> _EXERCISE DIRECTIONS_
Could you print the stretch of lines below from the one with "camera: 80 degrees left, 5 degrees up" through the one with "(514, 477) = (726, 251): black", exactly as they stand and without any pictures?

====== DATA SHOWN ======

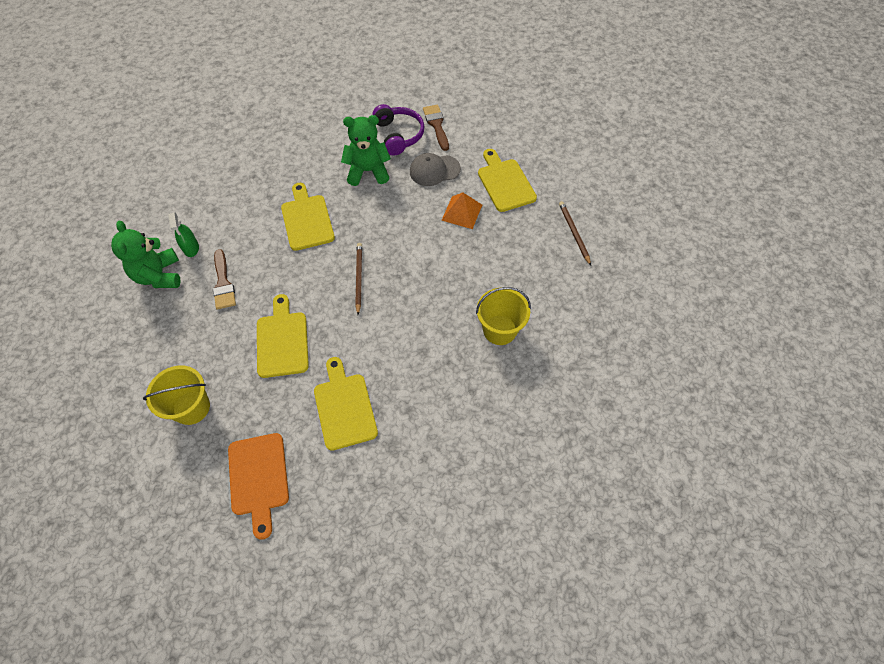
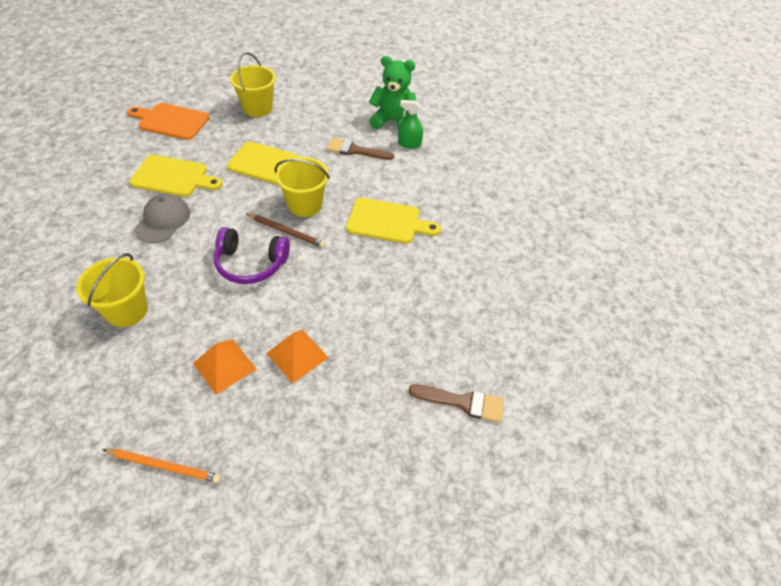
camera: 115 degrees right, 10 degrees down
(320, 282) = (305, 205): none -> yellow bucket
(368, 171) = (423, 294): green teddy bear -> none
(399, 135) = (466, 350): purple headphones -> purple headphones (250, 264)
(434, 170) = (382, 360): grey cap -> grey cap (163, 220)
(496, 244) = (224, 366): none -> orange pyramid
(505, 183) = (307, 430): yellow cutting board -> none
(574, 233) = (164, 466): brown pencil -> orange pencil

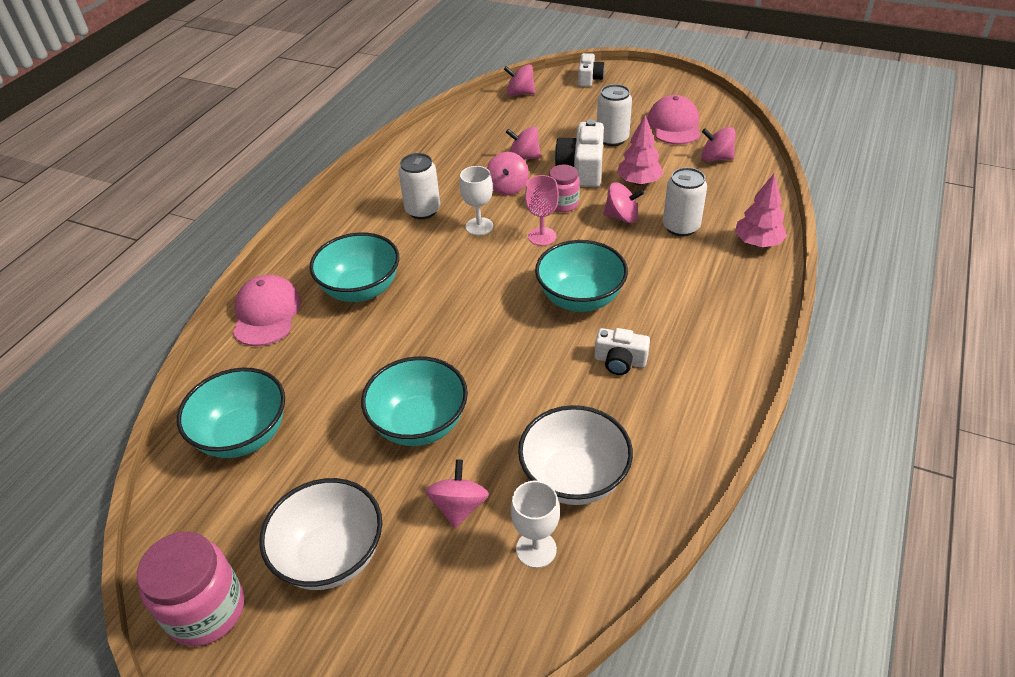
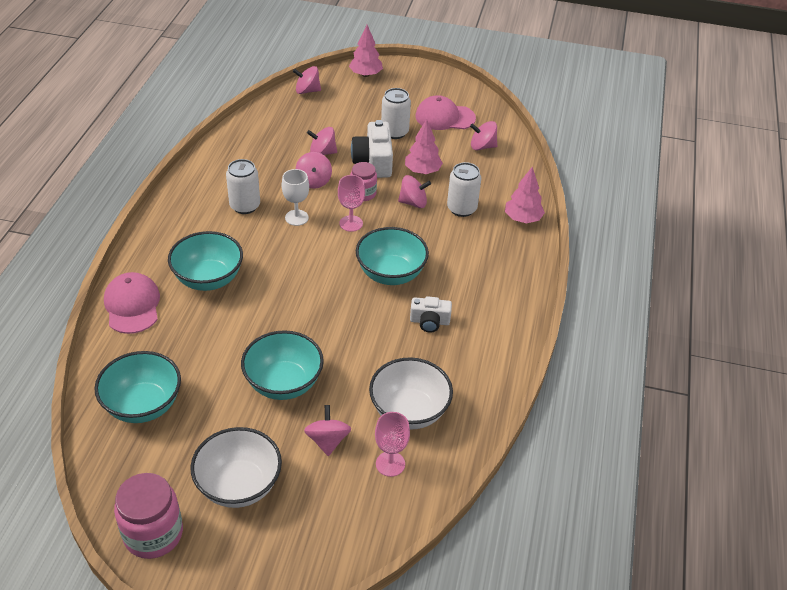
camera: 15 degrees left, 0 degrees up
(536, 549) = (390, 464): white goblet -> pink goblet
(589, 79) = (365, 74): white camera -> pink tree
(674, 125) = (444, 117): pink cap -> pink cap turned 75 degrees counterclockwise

======
====== DATA SHOWN ======

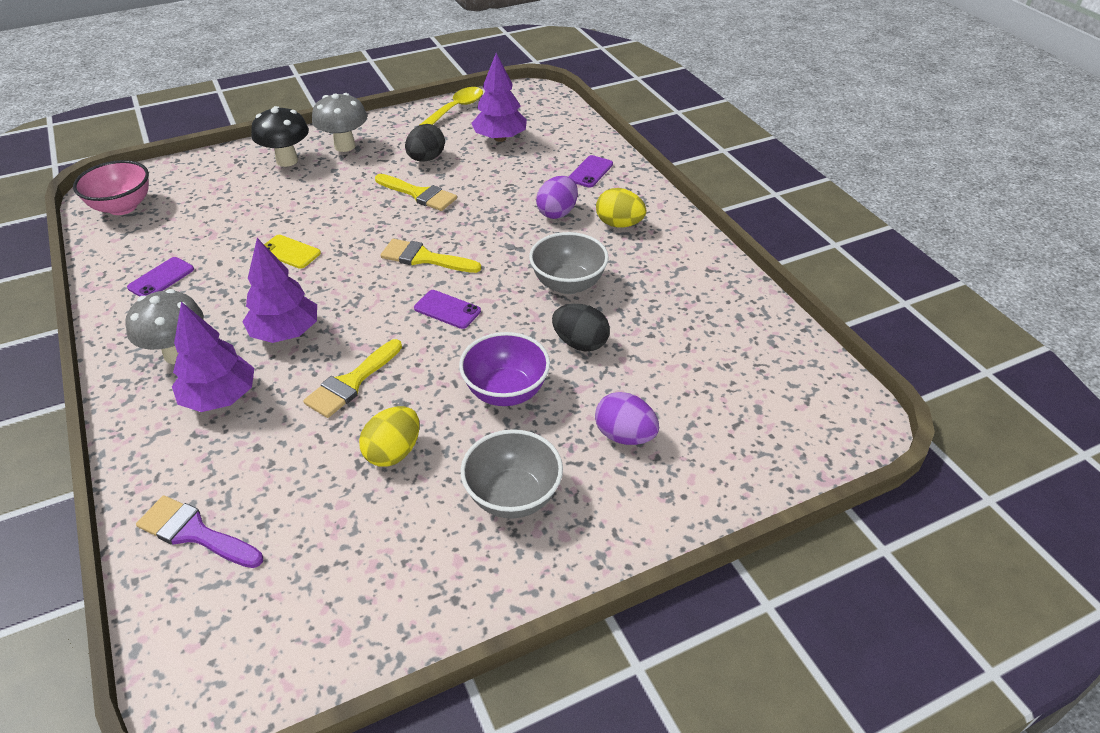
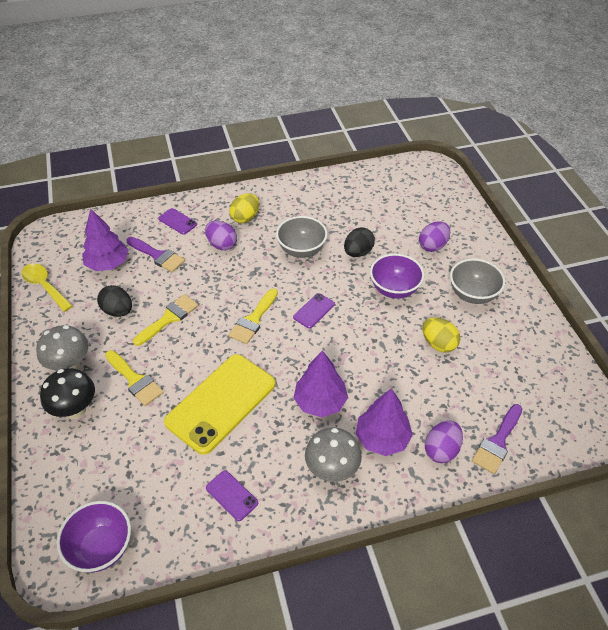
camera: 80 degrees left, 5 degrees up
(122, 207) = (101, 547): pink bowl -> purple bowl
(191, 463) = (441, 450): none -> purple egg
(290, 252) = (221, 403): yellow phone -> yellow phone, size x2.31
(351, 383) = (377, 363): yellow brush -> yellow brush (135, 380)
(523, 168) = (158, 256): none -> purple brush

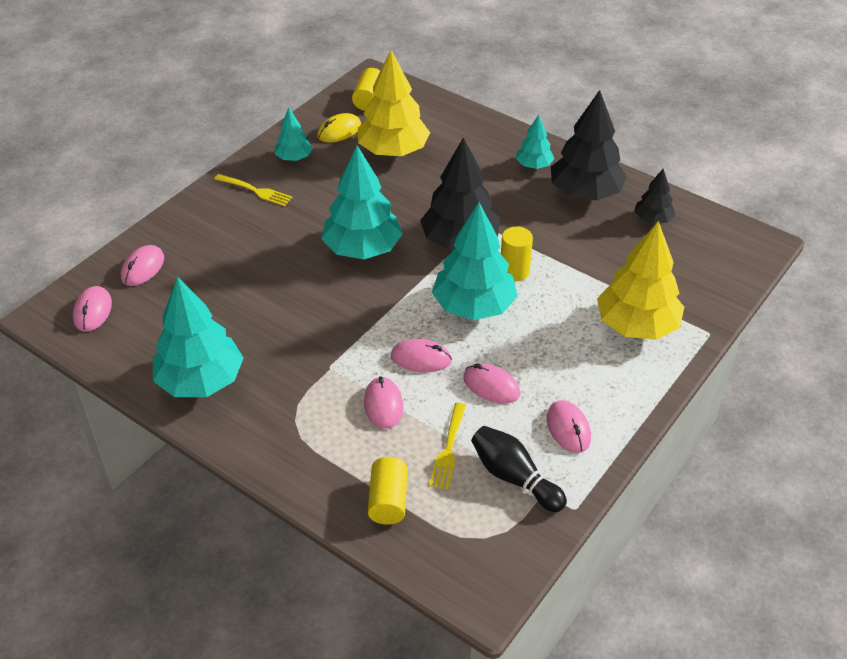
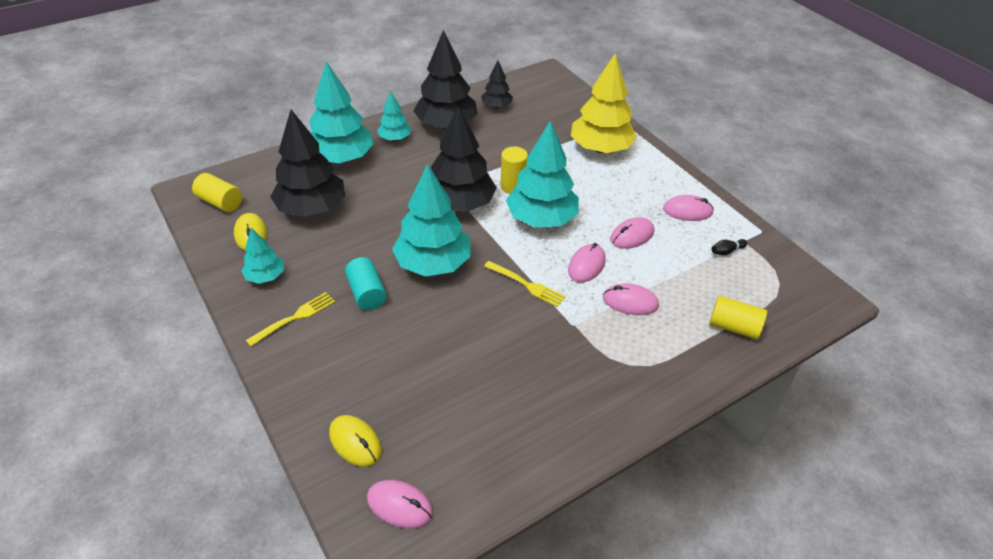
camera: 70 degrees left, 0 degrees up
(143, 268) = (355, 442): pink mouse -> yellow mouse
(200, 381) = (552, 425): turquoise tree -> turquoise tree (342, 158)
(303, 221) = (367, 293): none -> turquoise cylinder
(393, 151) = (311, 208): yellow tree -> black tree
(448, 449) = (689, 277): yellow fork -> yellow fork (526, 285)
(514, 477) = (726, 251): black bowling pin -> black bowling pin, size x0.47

======

> _ANSWER BOX_
camera: 80 degrees left, 5 degrees up
(122, 207) = (101, 547): pink bowl -> purple bowl
(191, 463) = (441, 450): none -> purple egg
(290, 252) = (221, 403): yellow phone -> yellow phone, size x2.31
(351, 383) = (377, 363): yellow brush -> yellow brush (135, 380)
(523, 168) = (158, 256): none -> purple brush

camera: 70 degrees left, 0 degrees up
(143, 268) = (355, 442): pink mouse -> yellow mouse
(200, 381) = (552, 425): turquoise tree -> turquoise tree (342, 158)
(303, 221) = (367, 293): none -> turquoise cylinder
(393, 151) = (311, 208): yellow tree -> black tree
(448, 449) = (689, 277): yellow fork -> yellow fork (526, 285)
(514, 477) = (726, 251): black bowling pin -> black bowling pin, size x0.47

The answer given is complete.